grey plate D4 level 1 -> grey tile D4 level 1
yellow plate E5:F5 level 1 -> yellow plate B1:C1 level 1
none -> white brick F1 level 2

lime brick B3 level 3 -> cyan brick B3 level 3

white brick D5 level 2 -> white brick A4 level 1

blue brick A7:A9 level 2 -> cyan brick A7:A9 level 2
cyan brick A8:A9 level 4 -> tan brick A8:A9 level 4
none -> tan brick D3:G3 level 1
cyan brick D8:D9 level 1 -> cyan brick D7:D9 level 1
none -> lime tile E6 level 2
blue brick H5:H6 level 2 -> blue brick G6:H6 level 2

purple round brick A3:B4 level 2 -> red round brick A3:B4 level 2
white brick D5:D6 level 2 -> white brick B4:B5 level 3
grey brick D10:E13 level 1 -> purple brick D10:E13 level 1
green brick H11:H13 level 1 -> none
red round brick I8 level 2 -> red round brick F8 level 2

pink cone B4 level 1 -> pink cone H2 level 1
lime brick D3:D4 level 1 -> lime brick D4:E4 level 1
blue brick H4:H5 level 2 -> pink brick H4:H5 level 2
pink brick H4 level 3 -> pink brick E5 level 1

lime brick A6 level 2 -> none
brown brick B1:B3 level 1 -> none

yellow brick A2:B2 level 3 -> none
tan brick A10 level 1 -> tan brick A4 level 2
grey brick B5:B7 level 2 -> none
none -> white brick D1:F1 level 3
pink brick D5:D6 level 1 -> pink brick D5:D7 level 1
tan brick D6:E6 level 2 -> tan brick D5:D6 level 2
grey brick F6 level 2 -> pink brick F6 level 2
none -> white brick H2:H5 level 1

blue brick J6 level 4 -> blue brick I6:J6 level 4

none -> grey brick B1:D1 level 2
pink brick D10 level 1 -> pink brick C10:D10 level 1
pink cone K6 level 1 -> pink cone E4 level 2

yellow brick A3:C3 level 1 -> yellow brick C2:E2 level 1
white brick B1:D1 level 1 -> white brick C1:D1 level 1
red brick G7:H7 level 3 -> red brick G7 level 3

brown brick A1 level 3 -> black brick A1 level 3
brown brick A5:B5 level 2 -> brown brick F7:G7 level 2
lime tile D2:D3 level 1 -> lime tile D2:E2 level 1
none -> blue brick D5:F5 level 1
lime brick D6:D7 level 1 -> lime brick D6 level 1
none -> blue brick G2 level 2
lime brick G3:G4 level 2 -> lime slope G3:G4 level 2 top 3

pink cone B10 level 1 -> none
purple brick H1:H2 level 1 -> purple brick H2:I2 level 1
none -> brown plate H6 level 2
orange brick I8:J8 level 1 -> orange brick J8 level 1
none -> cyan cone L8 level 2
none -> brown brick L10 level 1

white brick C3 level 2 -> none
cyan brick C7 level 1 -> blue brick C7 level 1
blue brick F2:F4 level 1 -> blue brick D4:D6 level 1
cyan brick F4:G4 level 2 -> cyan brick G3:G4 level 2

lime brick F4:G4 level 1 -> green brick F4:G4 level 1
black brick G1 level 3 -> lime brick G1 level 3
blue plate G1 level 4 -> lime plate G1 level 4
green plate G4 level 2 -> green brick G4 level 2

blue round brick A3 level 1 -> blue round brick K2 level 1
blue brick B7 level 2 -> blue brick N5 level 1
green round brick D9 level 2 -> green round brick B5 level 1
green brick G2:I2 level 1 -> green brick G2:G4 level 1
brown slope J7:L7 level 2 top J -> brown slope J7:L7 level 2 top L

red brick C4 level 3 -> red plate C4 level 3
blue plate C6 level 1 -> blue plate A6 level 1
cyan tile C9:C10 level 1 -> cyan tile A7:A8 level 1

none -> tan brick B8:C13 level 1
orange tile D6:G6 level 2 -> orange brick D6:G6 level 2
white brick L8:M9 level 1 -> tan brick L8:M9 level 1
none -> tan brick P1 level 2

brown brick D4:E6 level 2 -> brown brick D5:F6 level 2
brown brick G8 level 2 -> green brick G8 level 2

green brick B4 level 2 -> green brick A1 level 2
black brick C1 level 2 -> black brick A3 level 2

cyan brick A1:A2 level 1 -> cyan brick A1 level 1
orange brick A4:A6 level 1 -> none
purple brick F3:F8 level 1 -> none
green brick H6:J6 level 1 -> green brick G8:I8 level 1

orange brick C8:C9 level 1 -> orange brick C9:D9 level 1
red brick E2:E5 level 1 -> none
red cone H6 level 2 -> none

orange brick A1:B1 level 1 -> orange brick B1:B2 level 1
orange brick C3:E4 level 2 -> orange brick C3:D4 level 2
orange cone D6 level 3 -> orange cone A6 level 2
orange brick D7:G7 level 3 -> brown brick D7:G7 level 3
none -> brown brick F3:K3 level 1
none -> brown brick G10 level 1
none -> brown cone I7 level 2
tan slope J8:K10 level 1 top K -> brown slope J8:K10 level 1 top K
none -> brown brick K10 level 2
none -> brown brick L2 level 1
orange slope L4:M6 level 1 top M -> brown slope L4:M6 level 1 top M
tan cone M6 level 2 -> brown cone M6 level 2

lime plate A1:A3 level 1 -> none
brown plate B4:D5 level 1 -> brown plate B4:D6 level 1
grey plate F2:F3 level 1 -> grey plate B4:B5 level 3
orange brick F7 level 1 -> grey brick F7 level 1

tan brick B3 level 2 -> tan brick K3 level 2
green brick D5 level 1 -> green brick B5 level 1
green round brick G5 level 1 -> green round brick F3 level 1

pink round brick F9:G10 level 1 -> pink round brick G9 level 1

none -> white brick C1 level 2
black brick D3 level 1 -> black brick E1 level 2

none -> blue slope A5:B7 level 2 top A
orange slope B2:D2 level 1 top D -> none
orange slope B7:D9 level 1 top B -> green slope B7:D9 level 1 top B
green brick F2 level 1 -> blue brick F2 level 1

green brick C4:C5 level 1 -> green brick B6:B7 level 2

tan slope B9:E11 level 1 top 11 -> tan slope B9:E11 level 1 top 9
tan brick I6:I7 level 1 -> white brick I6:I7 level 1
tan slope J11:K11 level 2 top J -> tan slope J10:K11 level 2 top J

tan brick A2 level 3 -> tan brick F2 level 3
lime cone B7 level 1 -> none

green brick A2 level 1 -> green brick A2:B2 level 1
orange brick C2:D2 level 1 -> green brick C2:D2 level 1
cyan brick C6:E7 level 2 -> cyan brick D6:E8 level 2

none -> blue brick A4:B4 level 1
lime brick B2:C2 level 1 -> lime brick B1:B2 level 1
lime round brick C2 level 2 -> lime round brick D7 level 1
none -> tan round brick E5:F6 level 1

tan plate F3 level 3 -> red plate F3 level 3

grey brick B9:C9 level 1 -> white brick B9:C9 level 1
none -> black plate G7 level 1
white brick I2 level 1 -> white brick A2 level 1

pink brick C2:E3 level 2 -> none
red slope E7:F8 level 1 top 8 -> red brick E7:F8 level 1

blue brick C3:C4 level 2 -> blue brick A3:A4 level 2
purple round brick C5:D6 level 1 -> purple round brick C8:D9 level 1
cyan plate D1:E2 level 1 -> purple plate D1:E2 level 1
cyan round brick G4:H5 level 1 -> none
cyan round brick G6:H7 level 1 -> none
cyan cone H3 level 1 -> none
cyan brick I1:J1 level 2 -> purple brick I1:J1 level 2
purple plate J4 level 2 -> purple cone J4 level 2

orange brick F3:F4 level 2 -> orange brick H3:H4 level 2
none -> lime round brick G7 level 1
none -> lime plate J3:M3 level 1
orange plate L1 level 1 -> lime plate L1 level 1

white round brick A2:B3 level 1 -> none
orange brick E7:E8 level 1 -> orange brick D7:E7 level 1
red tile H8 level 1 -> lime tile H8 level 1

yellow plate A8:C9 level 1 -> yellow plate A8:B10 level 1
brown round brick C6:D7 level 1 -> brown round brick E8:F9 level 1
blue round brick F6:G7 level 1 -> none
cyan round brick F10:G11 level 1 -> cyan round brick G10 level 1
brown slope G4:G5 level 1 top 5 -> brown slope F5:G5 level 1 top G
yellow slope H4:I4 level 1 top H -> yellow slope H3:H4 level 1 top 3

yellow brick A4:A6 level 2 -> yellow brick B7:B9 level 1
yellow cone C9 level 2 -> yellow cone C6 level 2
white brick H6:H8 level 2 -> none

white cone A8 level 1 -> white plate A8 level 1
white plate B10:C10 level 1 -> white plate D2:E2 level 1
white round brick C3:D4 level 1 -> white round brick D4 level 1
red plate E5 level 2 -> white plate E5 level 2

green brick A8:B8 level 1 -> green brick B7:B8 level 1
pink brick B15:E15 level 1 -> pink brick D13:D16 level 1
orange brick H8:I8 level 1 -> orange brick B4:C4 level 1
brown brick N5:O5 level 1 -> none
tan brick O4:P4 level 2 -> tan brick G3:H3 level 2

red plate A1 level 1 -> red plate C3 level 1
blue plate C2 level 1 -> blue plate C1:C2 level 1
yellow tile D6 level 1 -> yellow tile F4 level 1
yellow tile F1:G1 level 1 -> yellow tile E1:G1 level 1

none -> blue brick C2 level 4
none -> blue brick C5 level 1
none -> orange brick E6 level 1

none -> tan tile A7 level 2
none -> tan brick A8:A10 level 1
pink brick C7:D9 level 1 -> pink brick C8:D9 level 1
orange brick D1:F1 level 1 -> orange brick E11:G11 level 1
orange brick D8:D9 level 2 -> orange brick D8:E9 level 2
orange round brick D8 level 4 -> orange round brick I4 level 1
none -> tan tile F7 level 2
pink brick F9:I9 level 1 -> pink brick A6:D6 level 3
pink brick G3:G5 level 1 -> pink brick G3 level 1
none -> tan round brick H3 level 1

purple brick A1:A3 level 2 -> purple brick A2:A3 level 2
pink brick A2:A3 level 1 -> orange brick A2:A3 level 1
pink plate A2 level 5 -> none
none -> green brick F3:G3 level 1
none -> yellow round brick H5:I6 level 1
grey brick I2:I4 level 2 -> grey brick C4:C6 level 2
※ ※ ※
Say how many lines of the listing above contain "black". Include nothing besides the number.

5